• About this task: Nothing but the exact text of the entries should appear in your answer; pictures stay out.

• Before-and-after change data:

----------

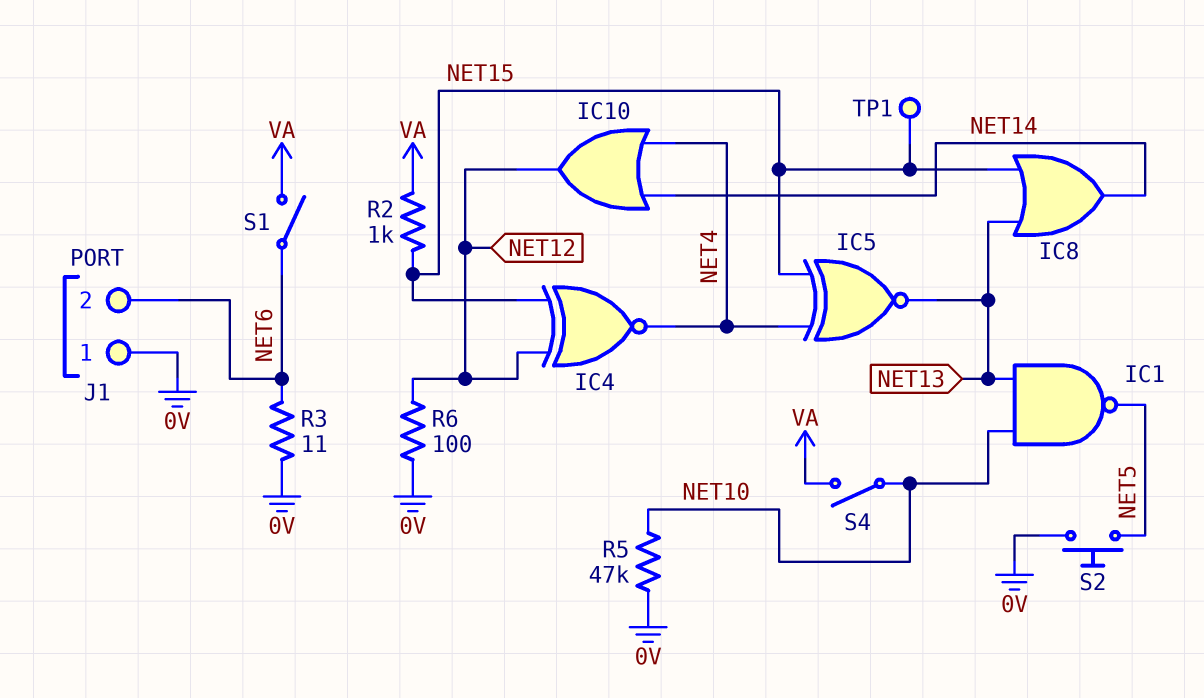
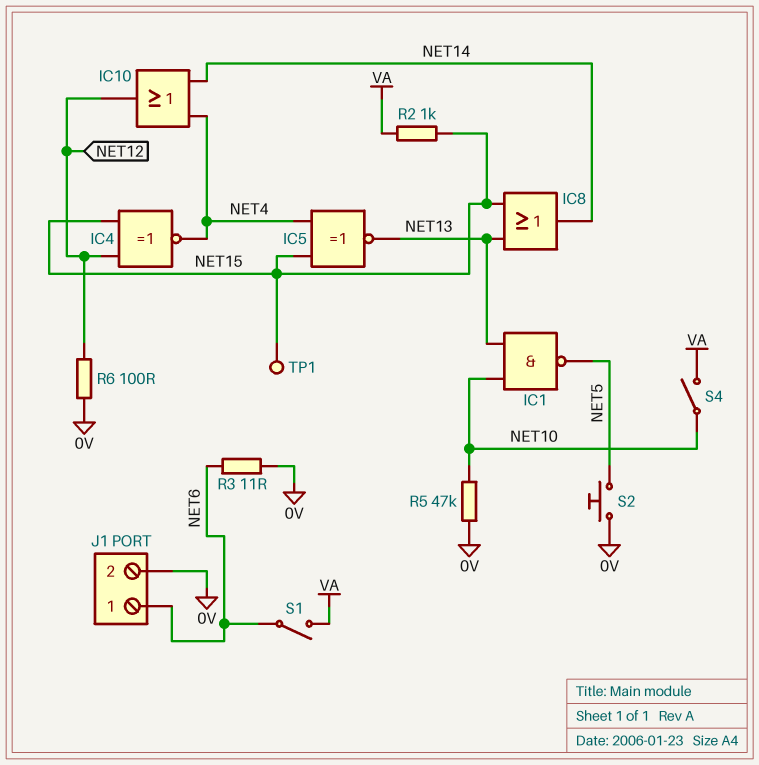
J1 pin 1: 0V -> NET6
J1 pin 2: NET6 -> 0V

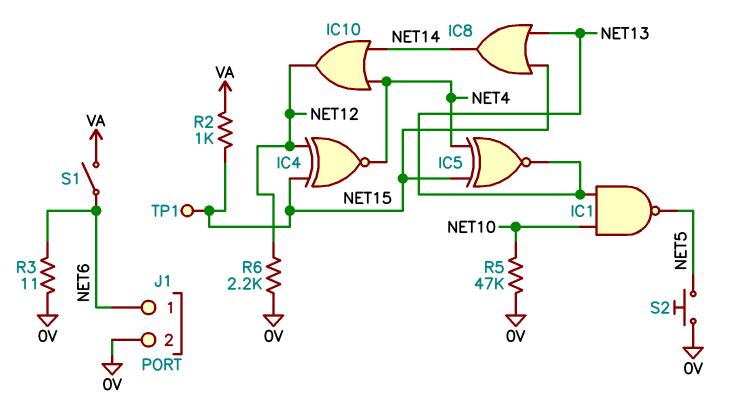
R6: 100 (0V, NET12) -> 2.2k (0V, NET12)
S4: switch (NET10, VA) -> none

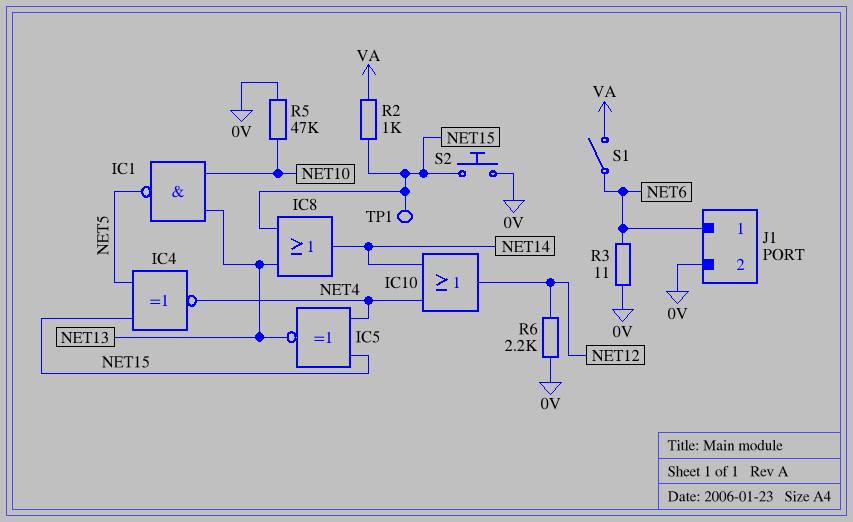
IC4: XNOR (in NET12, in NET15, out NET4) -> XNOR (in NET5, in NET15, out NET4)
S2: button (0V, NET5) -> button (0V, NET15)

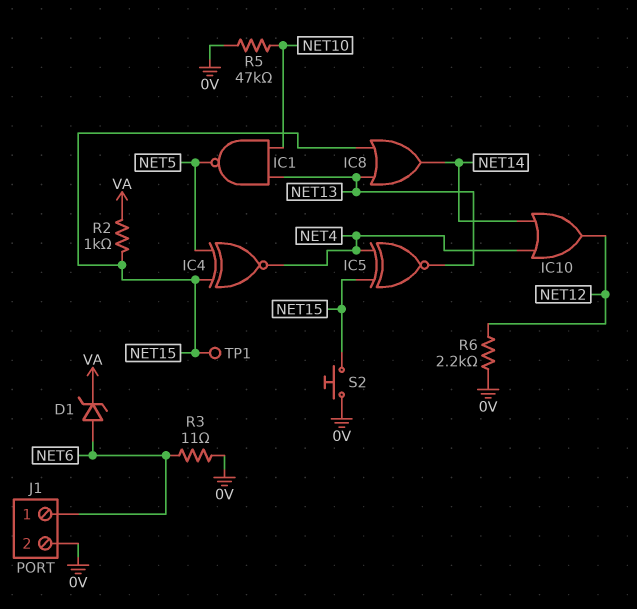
D1: none -> zener (A NET6, K VA)
S1: switch (NET6, VA) -> none

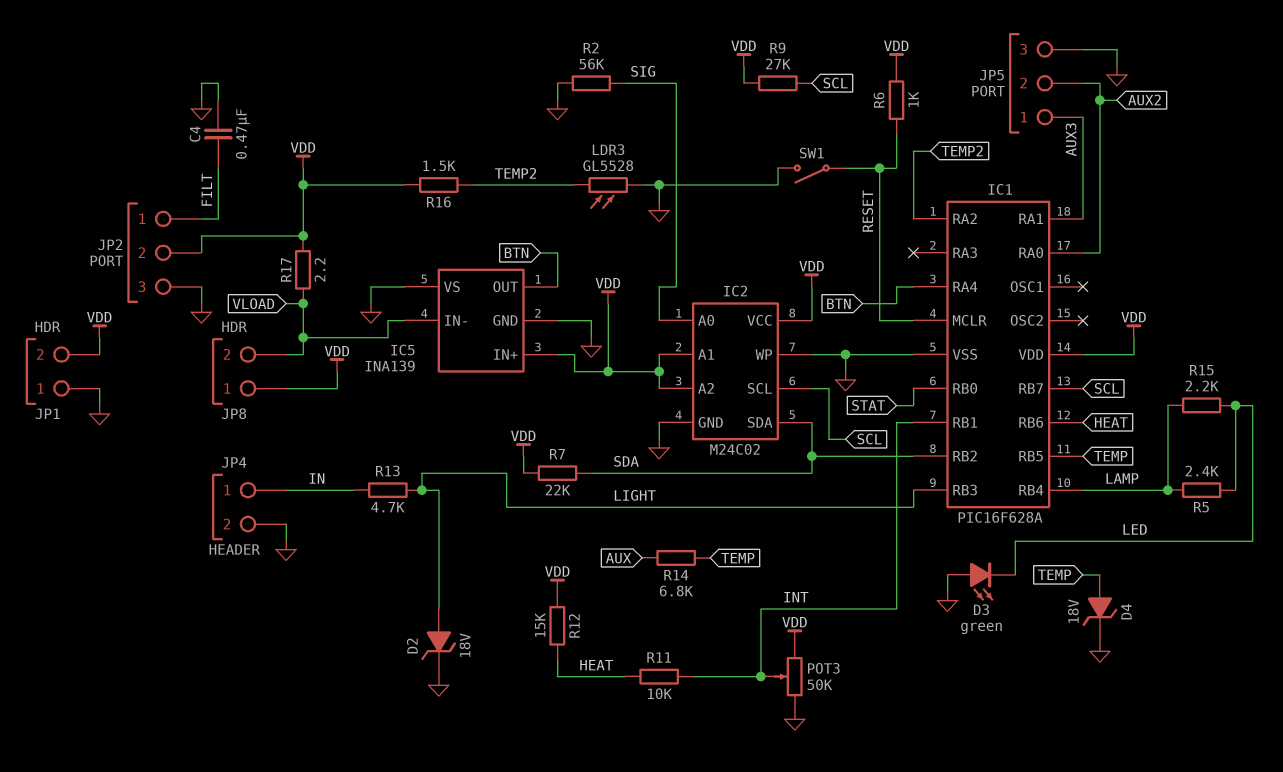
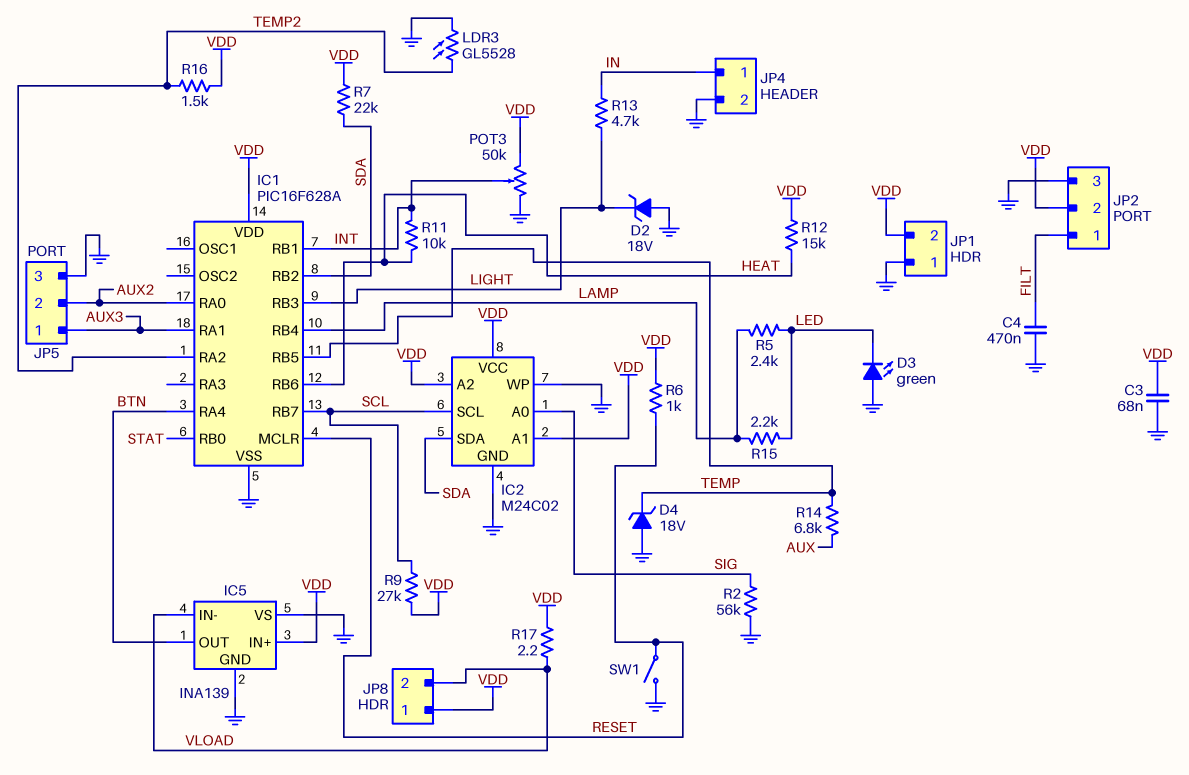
C3: none -> 68nF (GND, VDD)
D2: zener 18V (A LIGHT, K GND) -> zener 18V (A GND, K LIGHT)
D4: zener 18V (A TEMP, K GND) -> zener 18V (A GND, K TEMP)

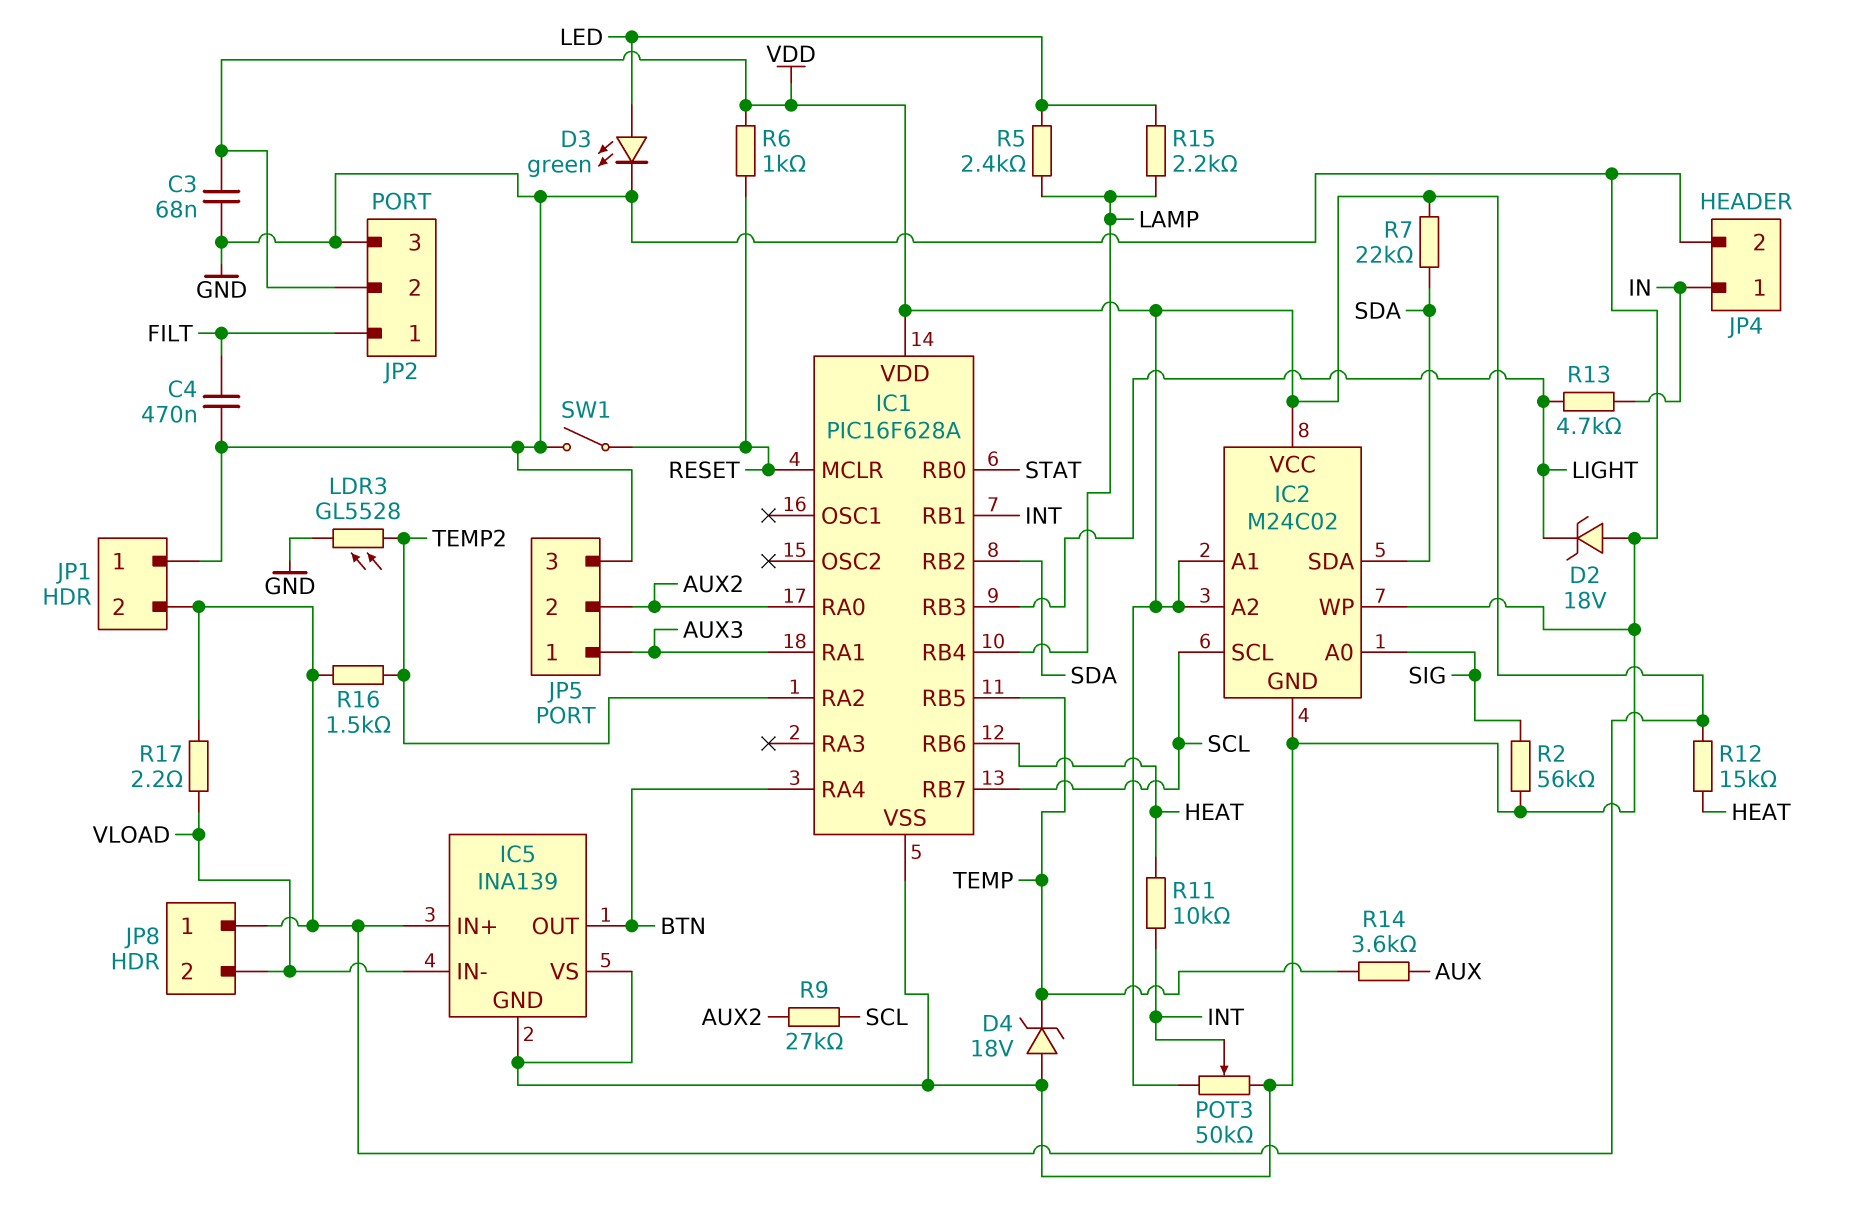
D3: LED green (A GND, K LED) -> LED green (A LED, K GND)
R9: 27k (SCL, VDD) -> 27k (AUX2, SCL)
R14: 6.8k (AUX, TEMP) -> 3.6k (AUX, TEMP)

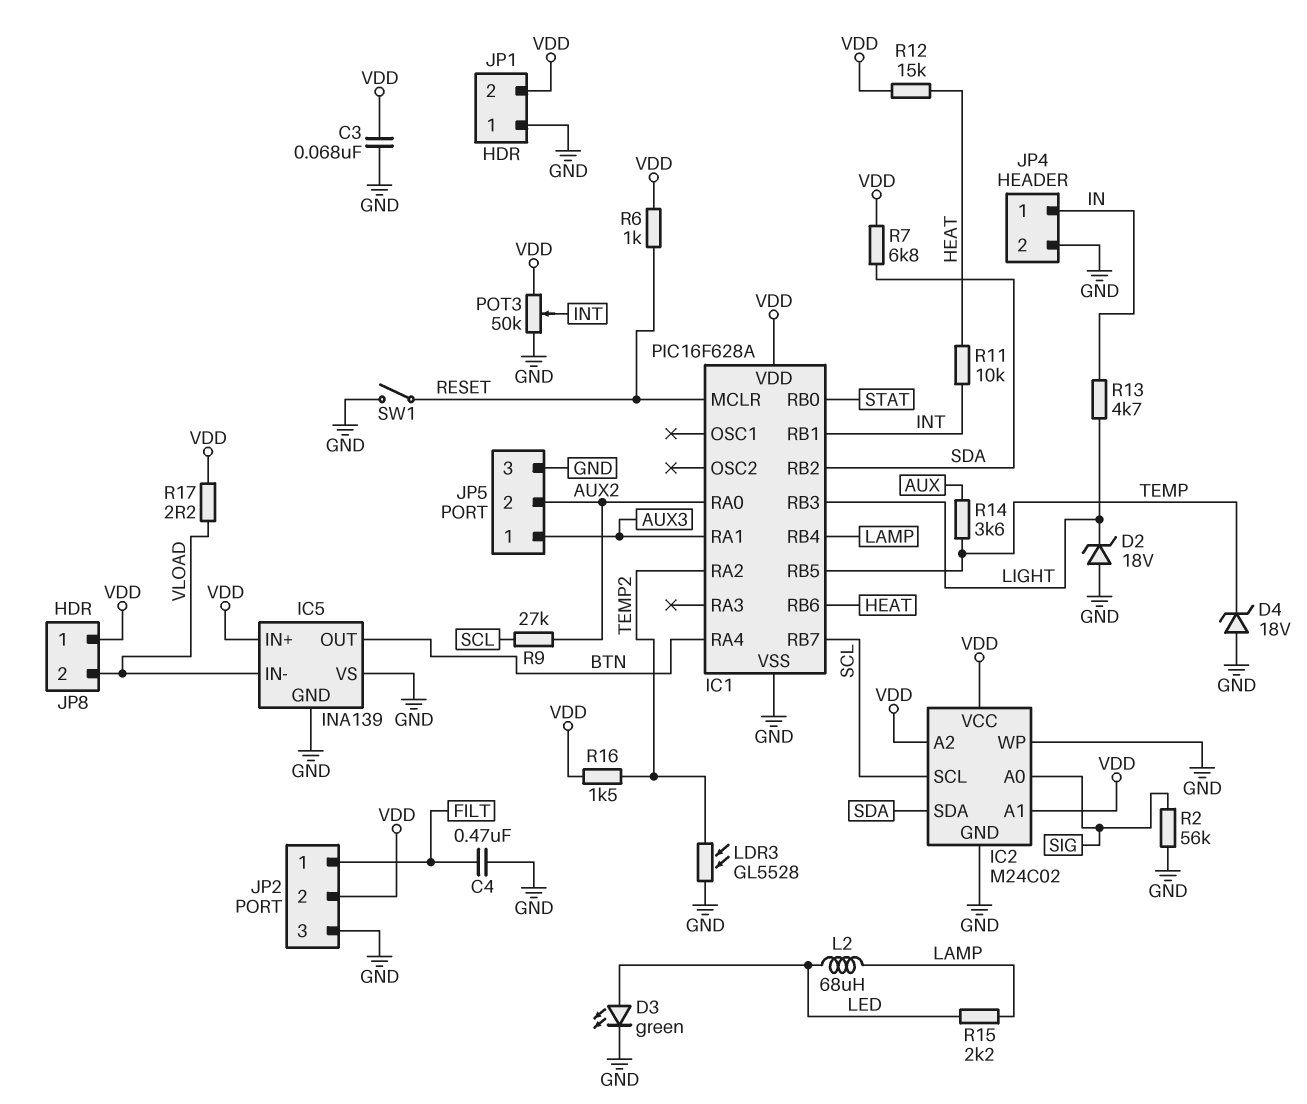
L2: none -> 68uH (LAMP, LED)
R5: 2.4k (LAMP, LED) -> none
R7: 22k (SDA, VDD) -> 6.8k (SDA, VDD)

----------

• The completed task:
J1 pin 1: 0V -> NET6
J1 pin 2: NET6 -> 0V

R6: 100 (0V, NET12) -> 2.2k (0V, NET12)
S4: switch (NET10, VA) -> none

IC4: XNOR (in NET12, in NET15, out NET4) -> XNOR (in NET5, in NET15, out NET4)
S2: button (0V, NET5) -> button (0V, NET15)

D1: none -> zener (A NET6, K VA)
S1: switch (NET6, VA) -> none

C3: none -> 68nF (GND, VDD)
D2: zener 18V (A LIGHT, K GND) -> zener 18V (A GND, K LIGHT)
D4: zener 18V (A TEMP, K GND) -> zener 18V (A GND, K TEMP)

D3: LED green (A GND, K LED) -> LED green (A LED, K GND)
R9: 27k (SCL, VDD) -> 27k (AUX2, SCL)
R14: 6.8k (AUX, TEMP) -> 3.6k (AUX, TEMP)

L2: none -> 68uH (LAMP, LED)
R5: 2.4k (LAMP, LED) -> none
R7: 22k (SDA, VDD) -> 6.8k (SDA, VDD)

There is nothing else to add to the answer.